Required work: Only the lines running from the line with "brown brick I3" to the end of the records below belong in the answer, each copied exactly.

Study material:
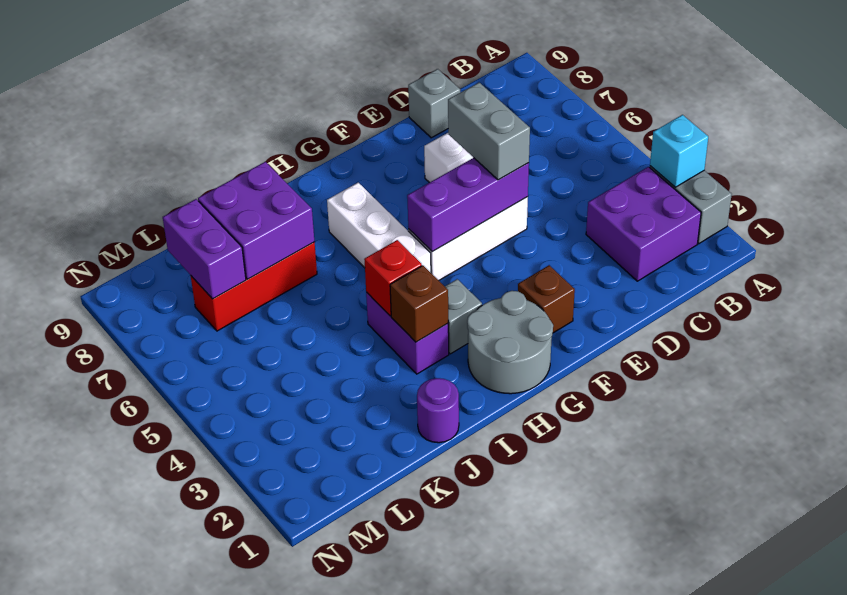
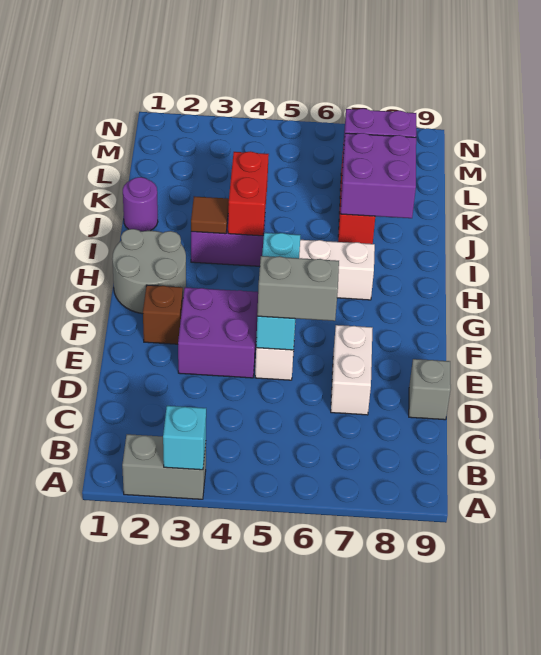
purple brick B2:C3 level 1 -> purple brick E3:F4 level 1
purple brick E5:G5 level 2 -> cyan brick E5:G5 level 2
grey brick H3 level 1 -> none
brown brick I3 level 2 -> brown tile I3 level 2
red brick I4 level 2 -> red brick I4:J4 level 2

Response:
brown brick I3 level 2 -> brown tile I3 level 2
red brick I4 level 2 -> red brick I4:J4 level 2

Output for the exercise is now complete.